* [Goal of the exercise]
Return every entry exactly, except for any pictures.

^^^^^^^^^^^^^^^^

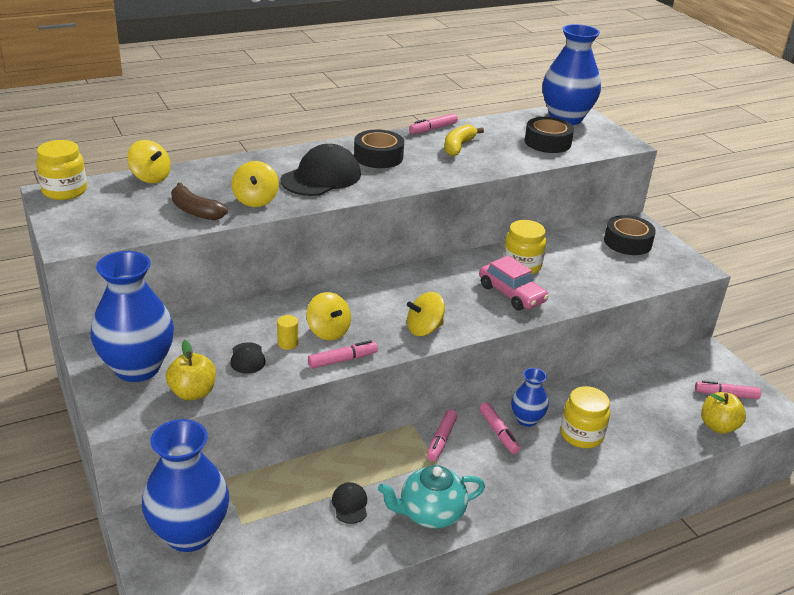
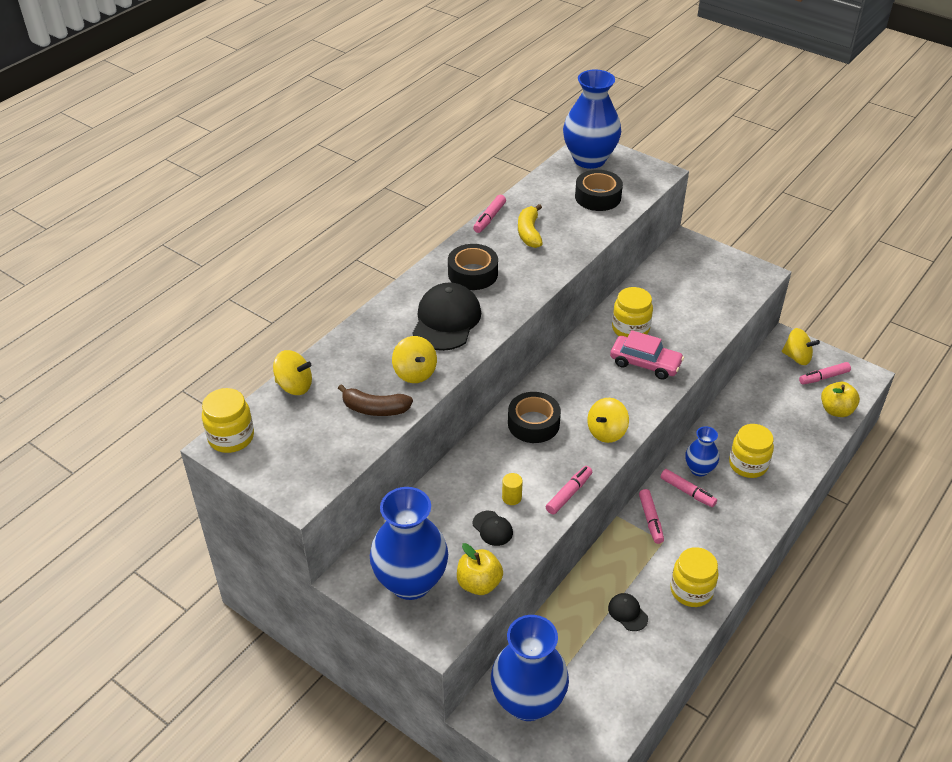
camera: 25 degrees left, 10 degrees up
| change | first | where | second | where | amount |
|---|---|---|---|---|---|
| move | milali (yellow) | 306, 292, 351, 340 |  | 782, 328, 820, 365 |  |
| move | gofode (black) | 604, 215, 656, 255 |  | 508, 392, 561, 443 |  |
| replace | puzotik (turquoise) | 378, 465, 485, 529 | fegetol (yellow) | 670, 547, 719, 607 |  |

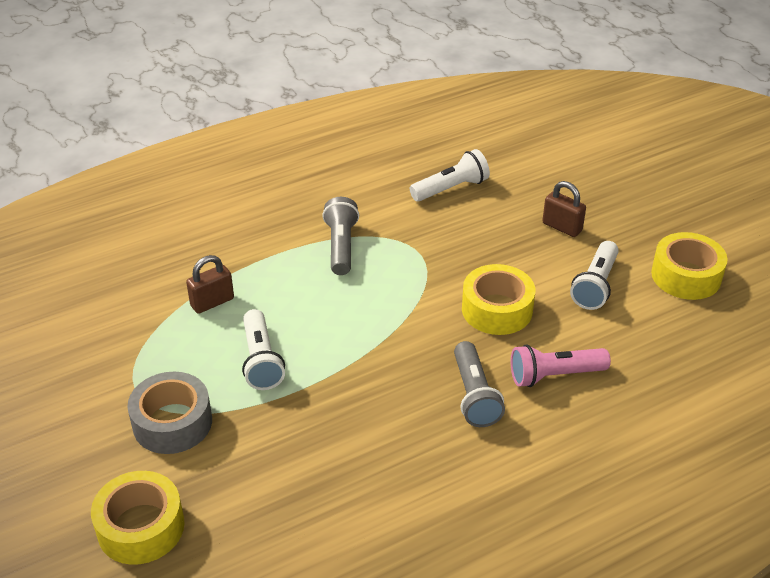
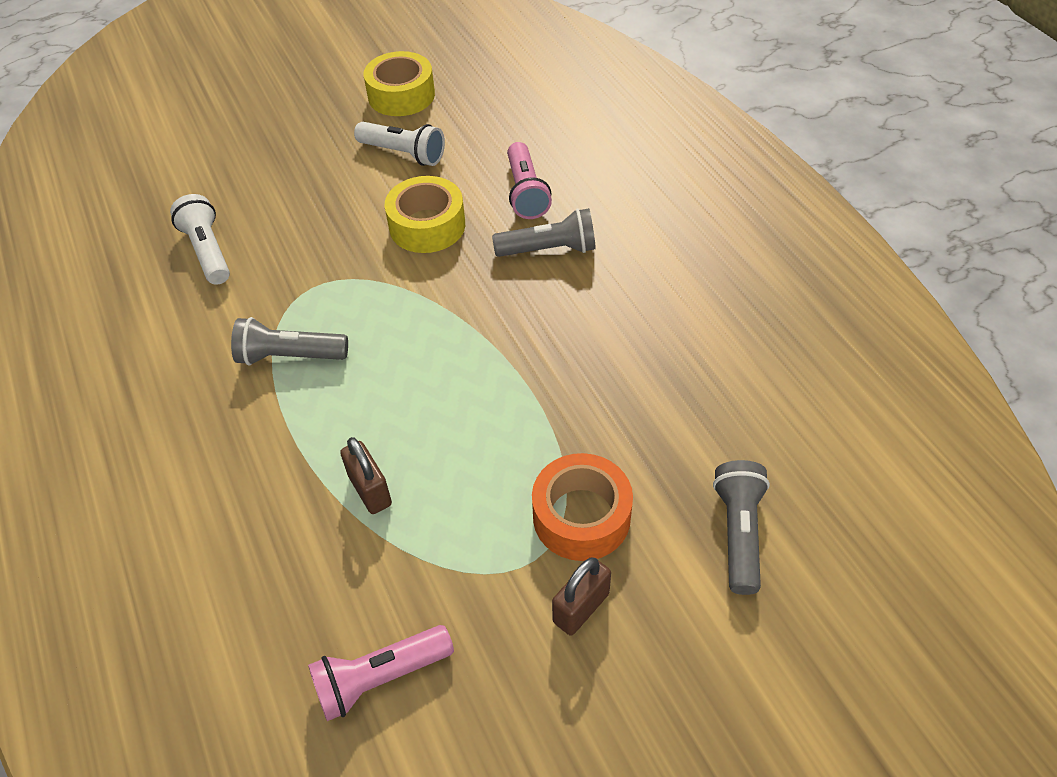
camera: 85 degrees left, 10 degrees up
| change | first | where | second | where | amount |
|---|---|---|---|---|---|
| delete | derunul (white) | 242, 309, 285, 390 |  |  |  |
| insert |  |  | derunul (pink) | 308, 625, 454, 721 |  |
| move | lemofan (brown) | 542, 181, 586, 237 |  | 552, 557, 611, 636 |  |
| replace | gofode (yellow) | 91, 471, 184, 565 | derunul (grey) | 713, 460, 770, 595 |  |
| recolor | gofode (grey) | 127, 372, 212, 454 | gofode (orange) | 532, 453, 633, 561 |  |

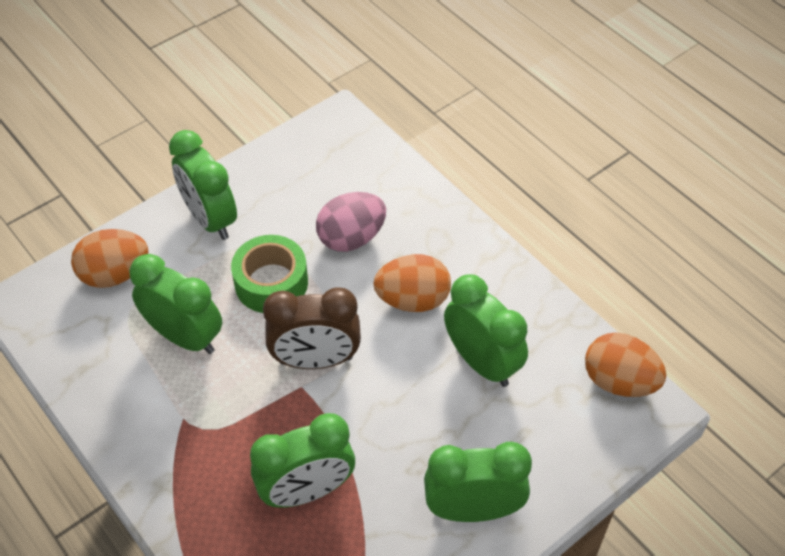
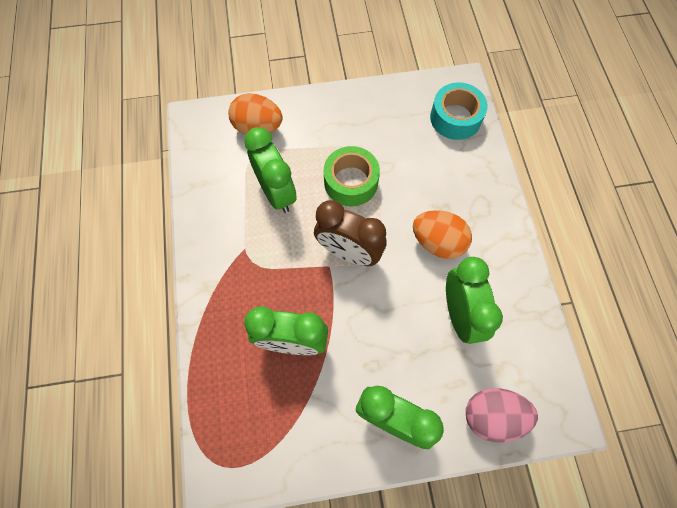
camera: 30 degrees right, 15 degrees up
| change | first | where | second | where | amount |
|---|---|---|---|---|---|
| delete | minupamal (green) | 169, 130, 237, 240 |  |  |  |
| delete | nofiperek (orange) | 585, 332, 666, 397 |  |  |  |
| insert |  |  | gofode (turquoise) | 430, 82, 488, 140 |  |
| move | nofiperek (pink) | 316, 192, 386, 252 |  | 466, 388, 538, 442 |  |

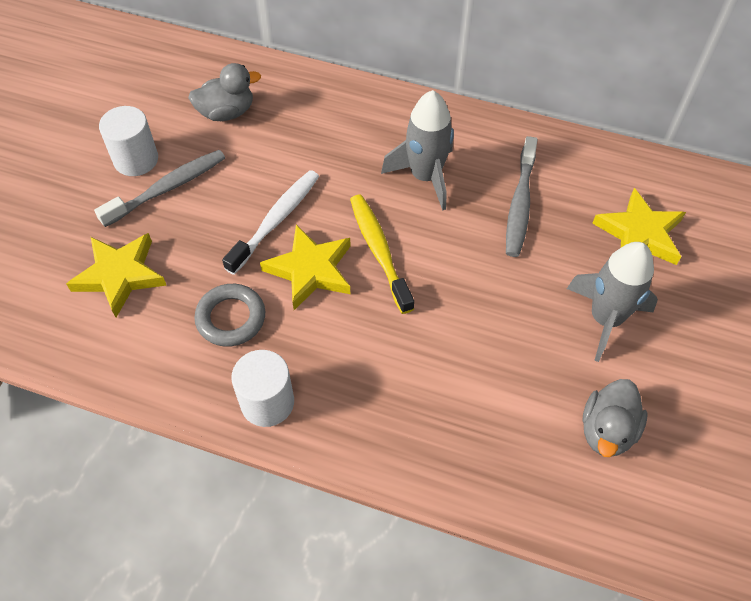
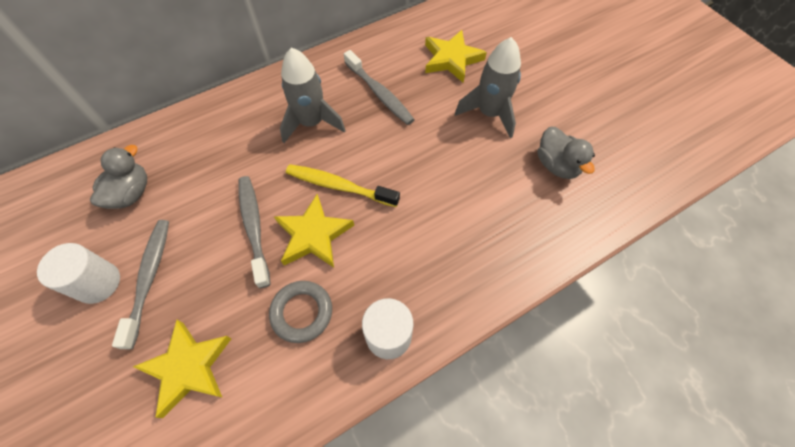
camera: 50 degrees left, 5 degrees up
| change | first | where | second | where | amount |
|---|---|---|---|---|---|
| recolor | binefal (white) | 222, 170, 319, 275 | binefal (grey) | 238, 176, 271, 288 |  |

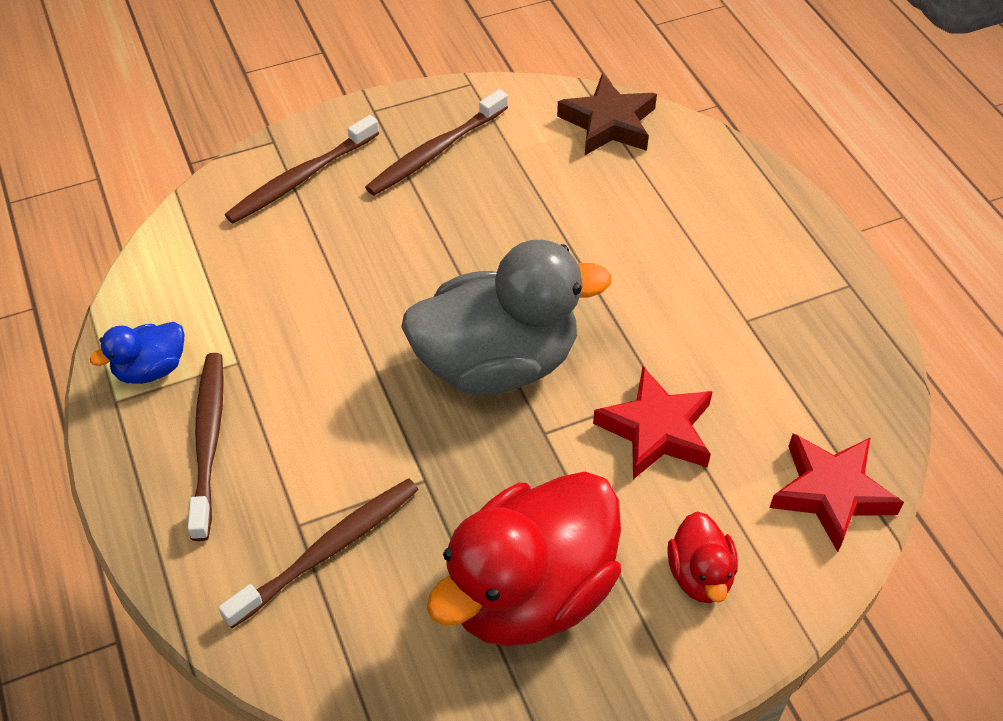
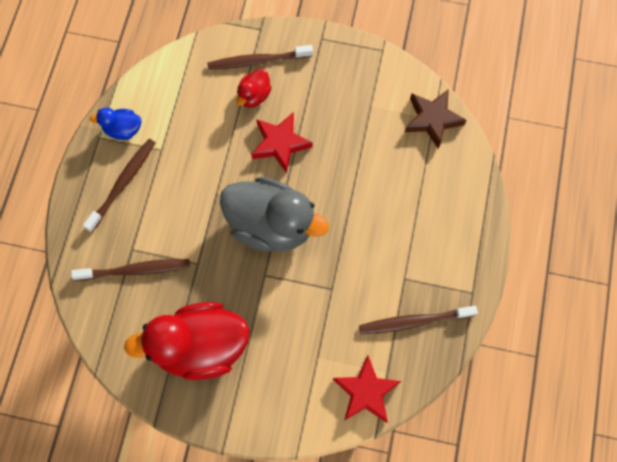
camera: 35 degrees right, 20 degrees up
| change | first | where | second | where | amount |
|---|---|---|---|---|---|
| move | binefal (brown) | 365, 89, 508, 196 |  | 359, 306, 478, 334 |  |
| move | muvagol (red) | 593, 366, 713, 479 |  | 251, 112, 313, 173 |  |
| move | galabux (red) | 667, 511, 738, 603 |  | 236, 69, 272, 108 |  |

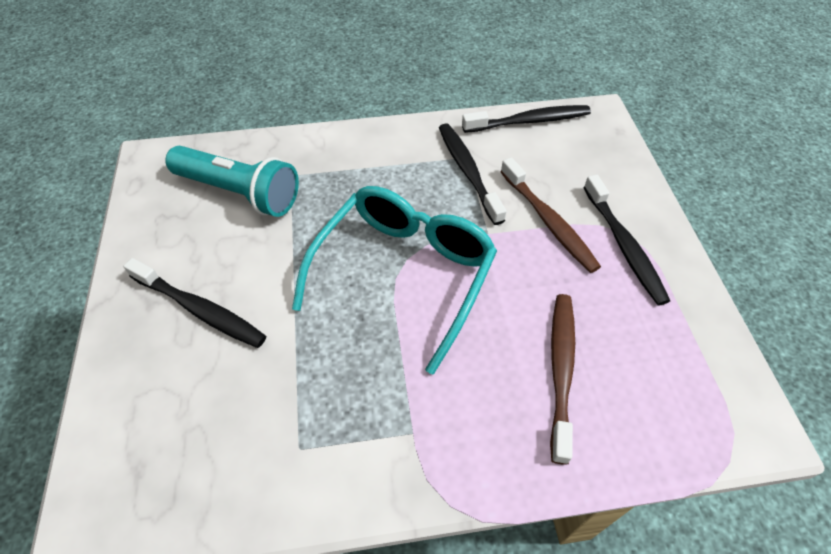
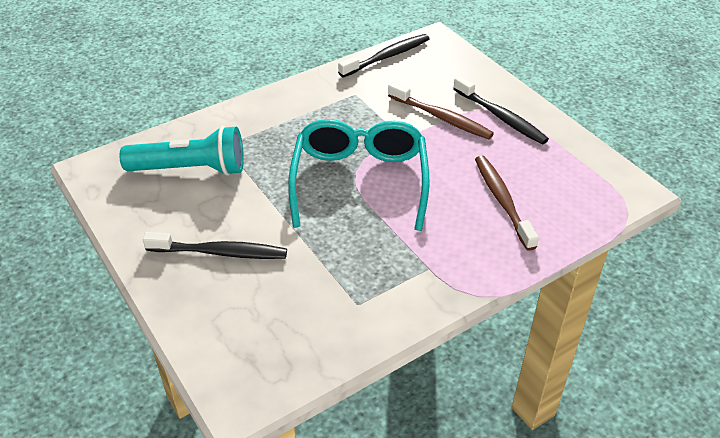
camera: 25 degrees left, 10 degrees down
| change | first | where | second | where | amount |
|---|---|---|---|---|---|
| delete | binefal (black) | 439, 123, 507, 225 |  |  |  |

^^^^^^^^^^^^^^^^

* [Answer to this problem]
camera: 25 degrees left, 10 degrees up
| change | first | where | second | where | amount |
|---|---|---|---|---|---|
| move | milali (yellow) | 306, 292, 351, 340 |  | 782, 328, 820, 365 |  |
| move | gofode (black) | 604, 215, 656, 255 |  | 508, 392, 561, 443 |  |
| replace | puzotik (turquoise) | 378, 465, 485, 529 | fegetol (yellow) | 670, 547, 719, 607 |  |

camera: 85 degrees left, 10 degrees up
| change | first | where | second | where | amount |
|---|---|---|---|---|---|
| delete | derunul (white) | 242, 309, 285, 390 |  |  |  |
| insert |  |  | derunul (pink) | 308, 625, 454, 721 |  |
| move | lemofan (brown) | 542, 181, 586, 237 |  | 552, 557, 611, 636 |  |
| replace | gofode (yellow) | 91, 471, 184, 565 | derunul (grey) | 713, 460, 770, 595 |  |
| recolor | gofode (grey) | 127, 372, 212, 454 | gofode (orange) | 532, 453, 633, 561 |  |

camera: 30 degrees right, 15 degrees up
| change | first | where | second | where | amount |
|---|---|---|---|---|---|
| delete | minupamal (green) | 169, 130, 237, 240 |  |  |  |
| delete | nofiperek (orange) | 585, 332, 666, 397 |  |  |  |
| insert |  |  | gofode (turquoise) | 430, 82, 488, 140 |  |
| move | nofiperek (pink) | 316, 192, 386, 252 |  | 466, 388, 538, 442 |  |

camera: 50 degrees left, 5 degrees up
| change | first | where | second | where | amount |
|---|---|---|---|---|---|
| recolor | binefal (white) | 222, 170, 319, 275 | binefal (grey) | 238, 176, 271, 288 |  |

camera: 35 degrees right, 20 degrees up
| change | first | where | second | where | amount |
|---|---|---|---|---|---|
| move | binefal (brown) | 365, 89, 508, 196 |  | 359, 306, 478, 334 |  |
| move | muvagol (red) | 593, 366, 713, 479 |  | 251, 112, 313, 173 |  |
| move | galabux (red) | 667, 511, 738, 603 |  | 236, 69, 272, 108 |  |

camera: 25 degrees left, 10 degrees down
| change | first | where | second | where | amount |
|---|---|---|---|---|---|
| delete | binefal (black) | 439, 123, 507, 225 |  |  |  |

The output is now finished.